------ Dataset extract ------
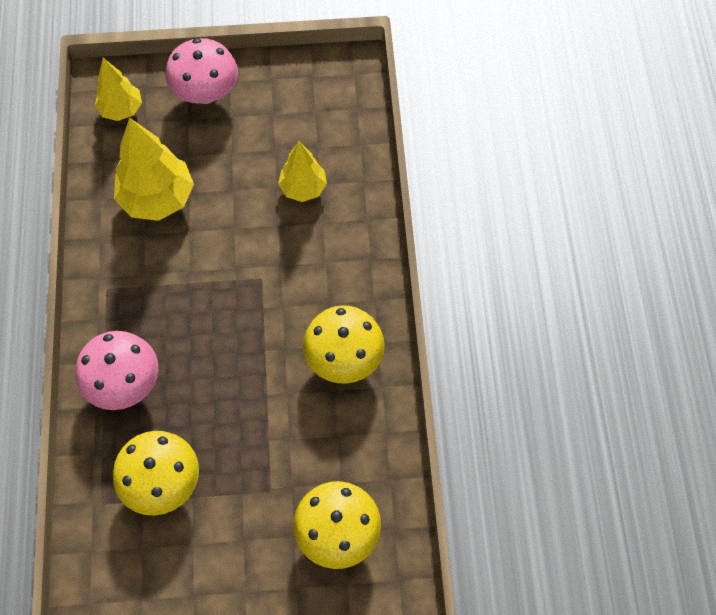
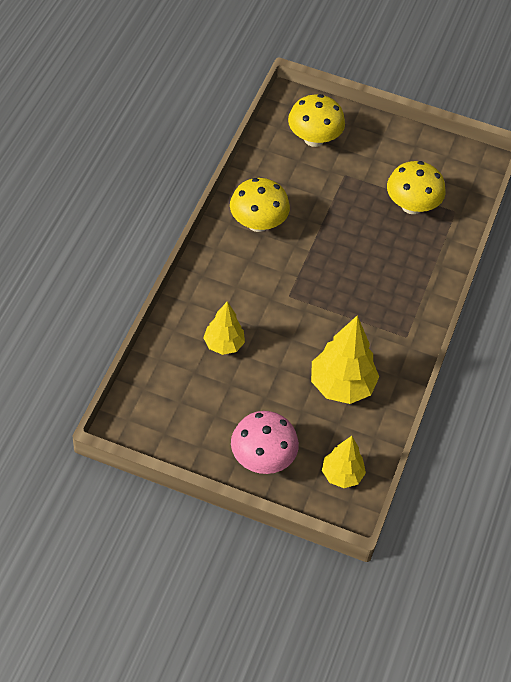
camera: 160 degrees left, 10 degrees down
(124, 383) = (415, 270): pink mushroom -> none

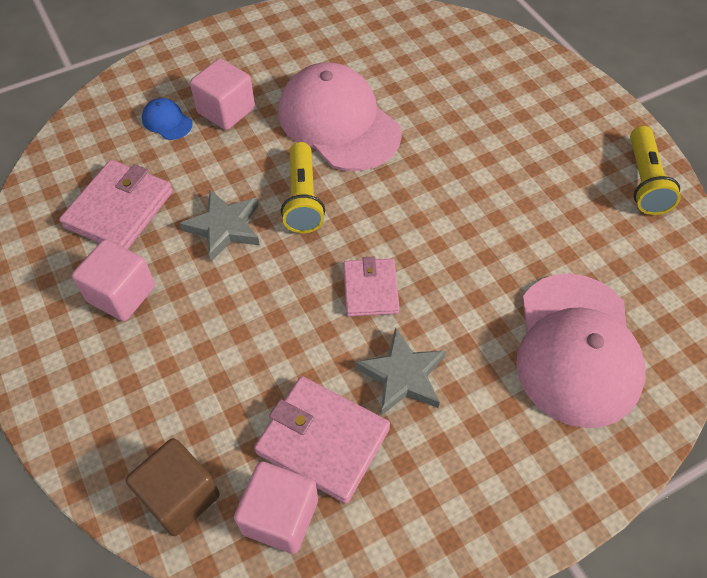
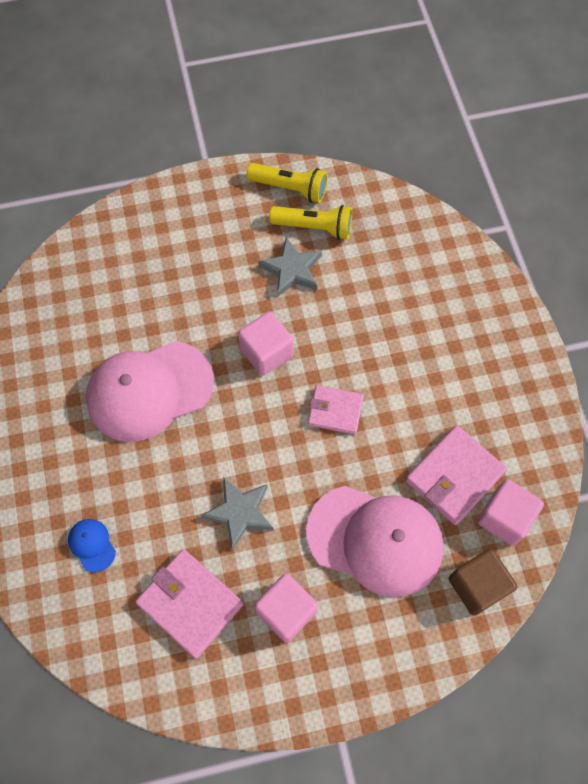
camera: 75 degrees left, 10 degrees up
(167, 121) = (92, 545): blue cap -> blue cap turned 90 degrees clockwise
(226, 110) = (98, 486): pink cube -> pink cube (266, 352)
(302, 198) = (228, 441): yellow flashlight -> yellow flashlight (314, 228)
(402, 375) = (415, 408): grey star -> grey star (292, 270)
(576, 349) = (421, 289): pink cap -> pink cap (375, 540)

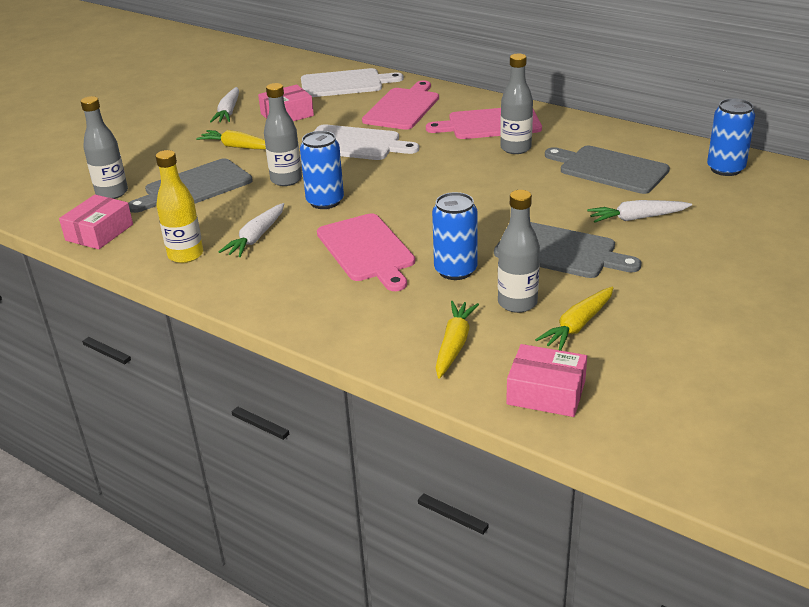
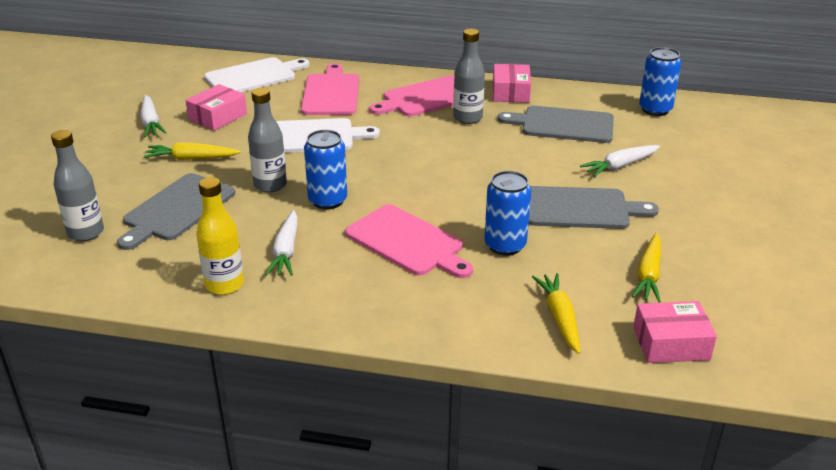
camera: 25 degrees left, 0 degrees up
(99, 232) = (105, 279): pink box -> pink box (510, 92)
(517, 303) = (583, 265): grey bottle -> none

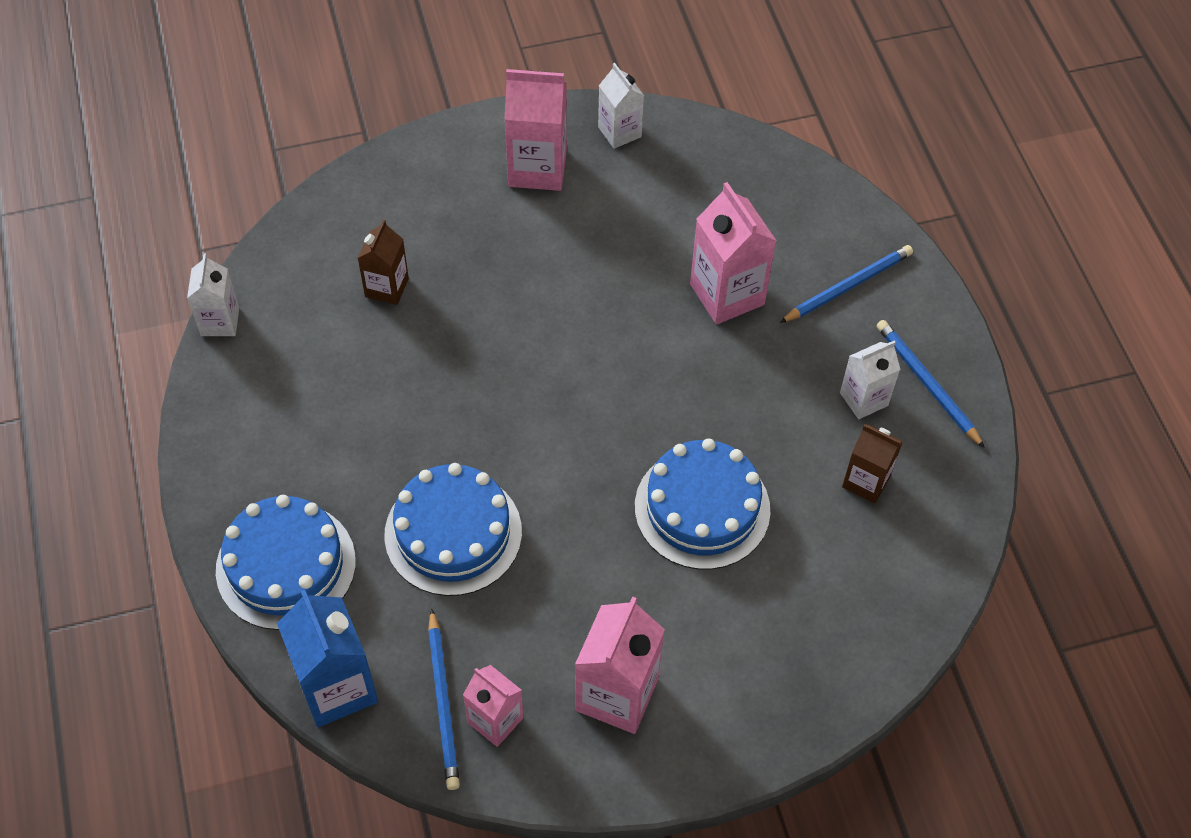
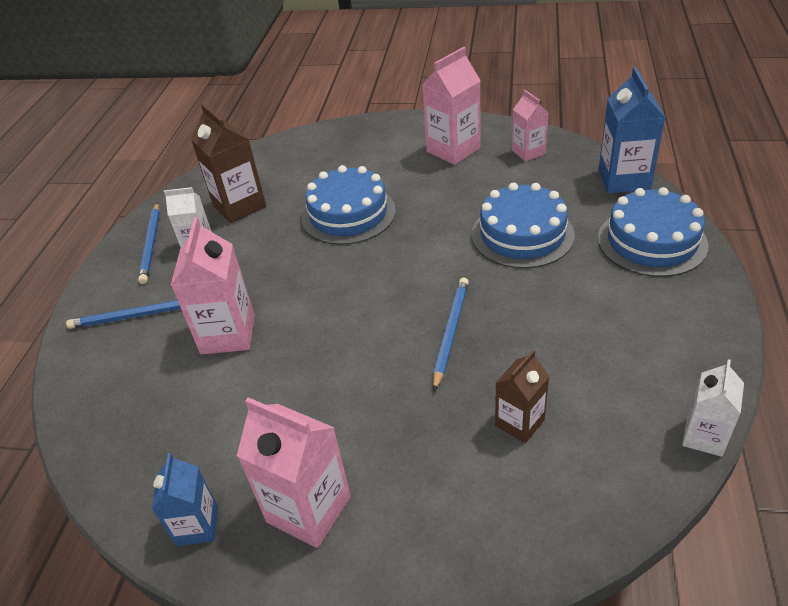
camera: 150 degrees left, 15 degrees down
(443, 702) = (557, 163): blue pencil -> blue pencil (450, 332)
(619, 132) = (197, 526): white carton -> blue carton
(866, 481) = (239, 206): brown carton -> brown carton, size x1.62

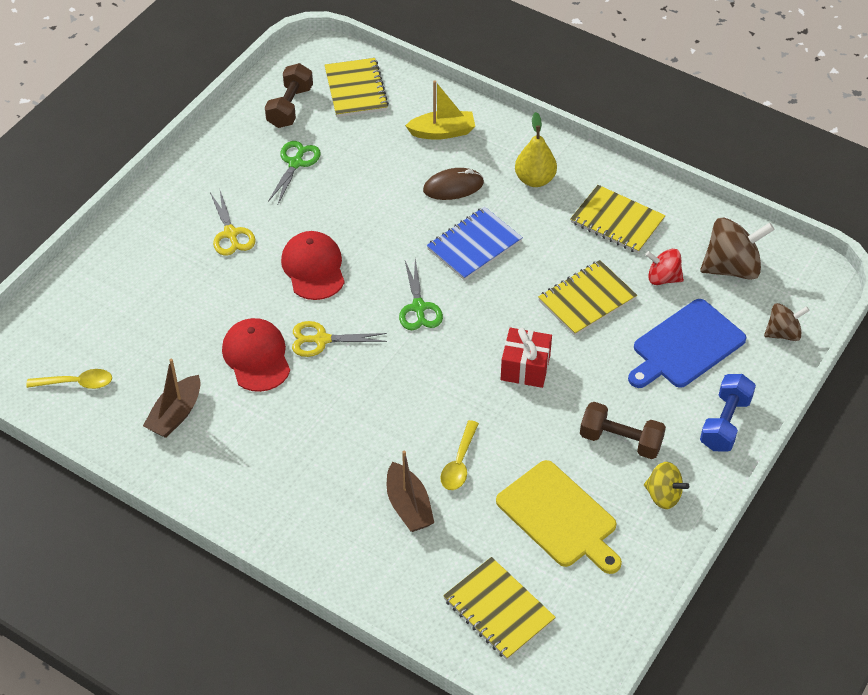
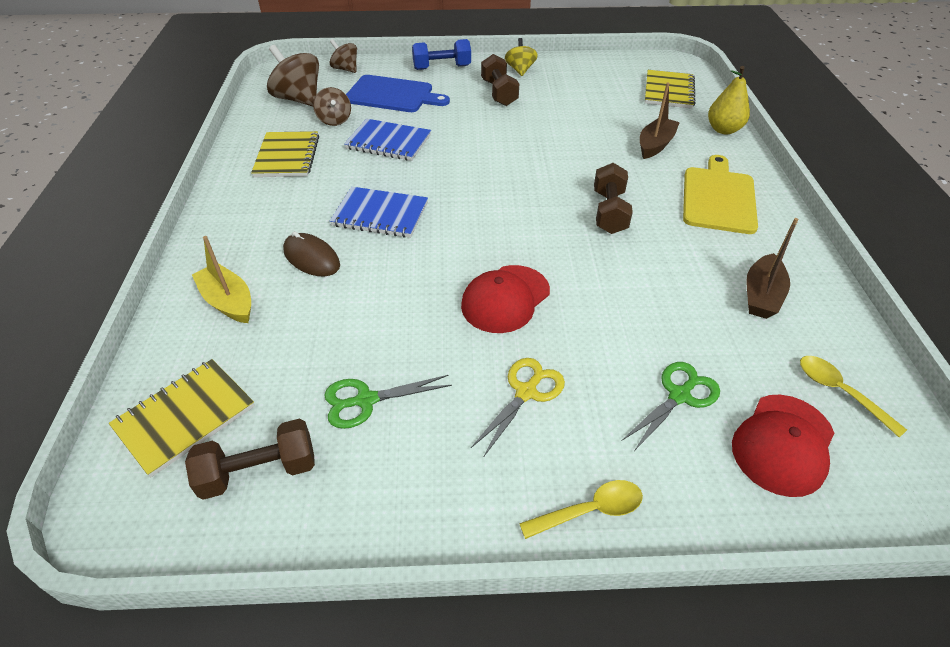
camera: 125 degrees left, 5 degrees down
(175, 414) = (761, 295): brown boat -> brown boat turned 120 degrees clockwise
(256, 357) = (643, 279): red cap -> red cap (783, 444)
(321, 340) = (578, 250): yellow scissors -> none
(346, 392) = (609, 212): none -> brown dumbbell
(418, 307) = (482, 214): green scissors -> green scissors (679, 396)
(459, 463) = (596, 139): yellow spoon -> yellow spoon (590, 510)
(525, 368) = (483, 144): red gift -> none
(535, 179) = (264, 214): yellow pear -> yellow pear (723, 130)
(559, 517) = (582, 94): yellow cutting board -> yellow cutting board (718, 197)
(587, 300) = (388, 142): yellow notebook -> blue notebook
(663, 278) = (334, 120): red spinning top -> brown spinning top

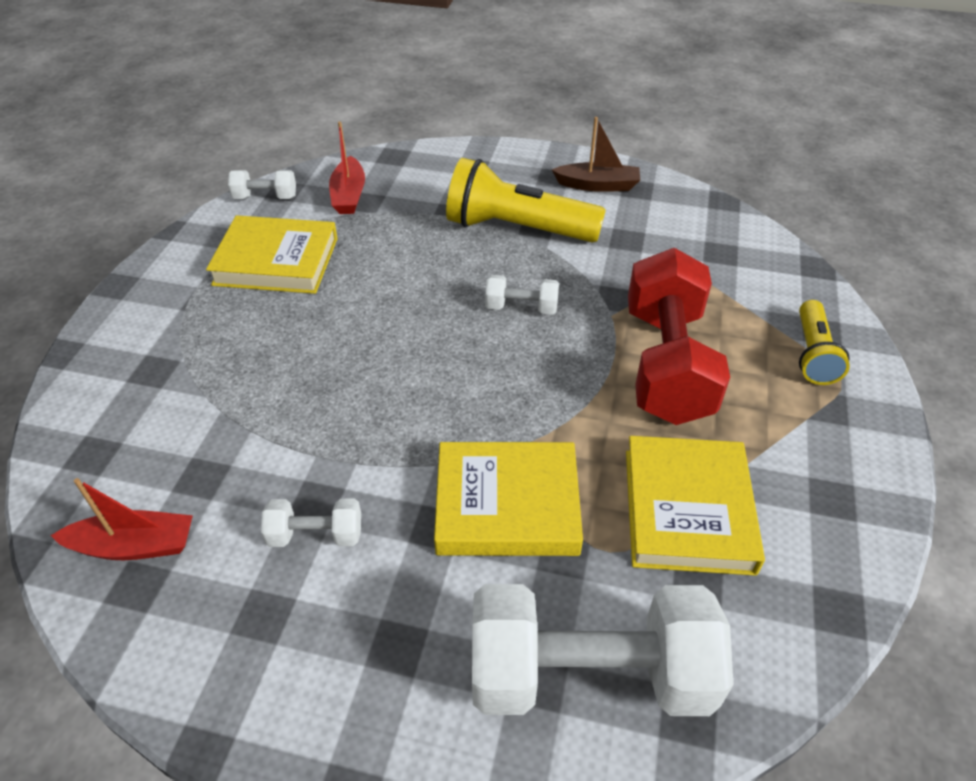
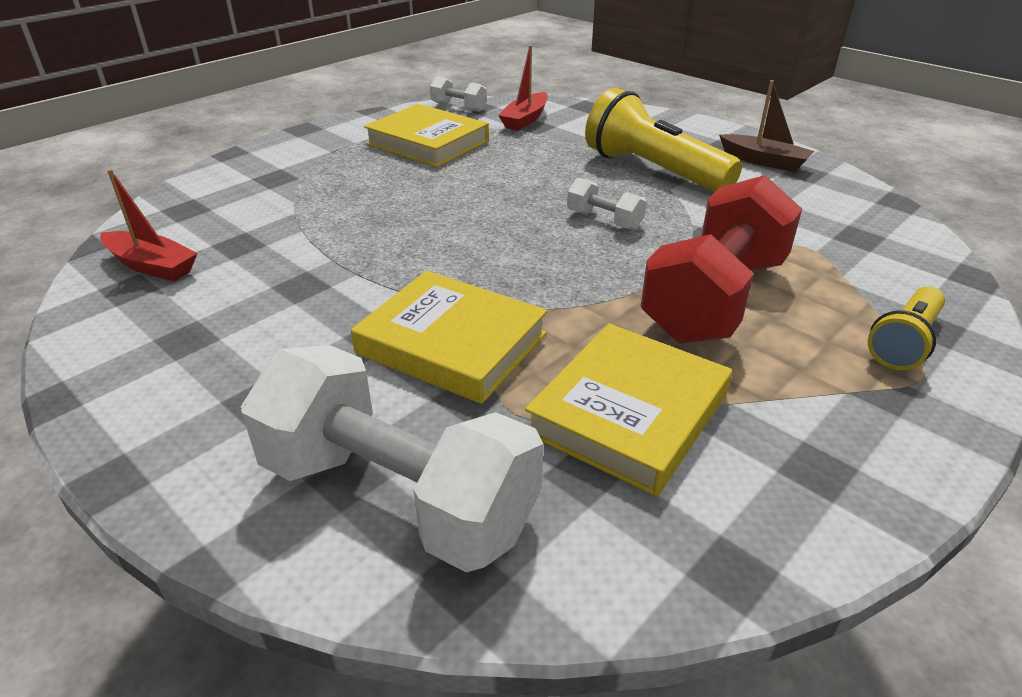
camera: 30 degrees right, 10 degrees down
(316, 535) = (277, 305): white dumbbell -> none

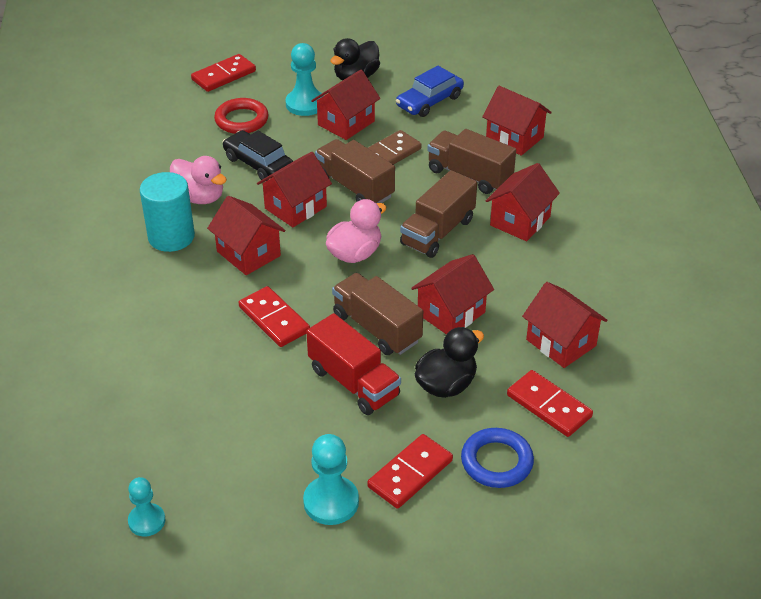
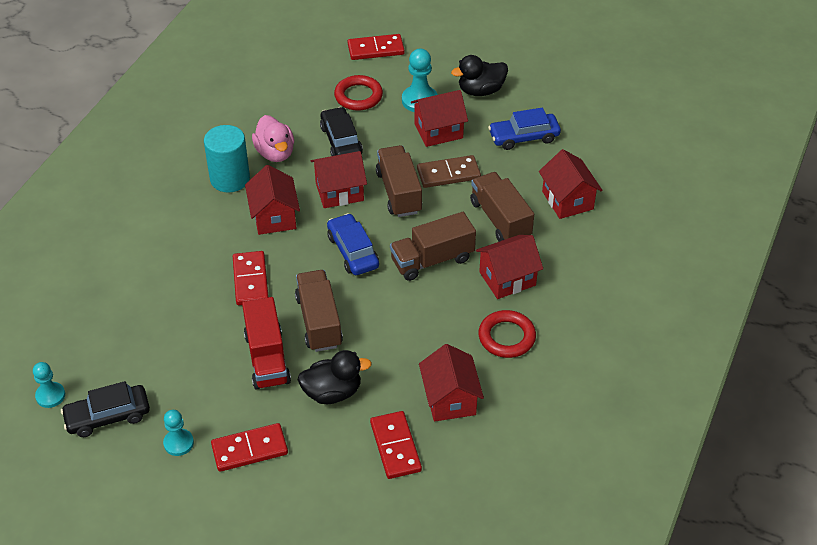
camera: 30 degrees right, 5 degrees up
(231, 512) = (108, 416): none -> black car
(331, 502) = (178, 443): turquoise pawn -> turquoise pawn, size x0.65
(355, 254) = (353, 251): pink duck -> blue car
(451, 313) = (385, 335): red house -> none
(496, 462) = (319, 471): blue ring -> none
(563, 269) = (506, 337): none -> red ring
------
→ **What is required**
If a line in the records has the word "brown", copy that line.

→ **Exercise response**
(866, 481) = (239, 206): brown carton -> brown carton, size x1.62
(175, 414) = (761, 295): brown boat -> brown boat turned 120 degrees clockwise
(346, 392) = (609, 212): none -> brown dumbbell
(663, 278) = (334, 120): red spinning top -> brown spinning top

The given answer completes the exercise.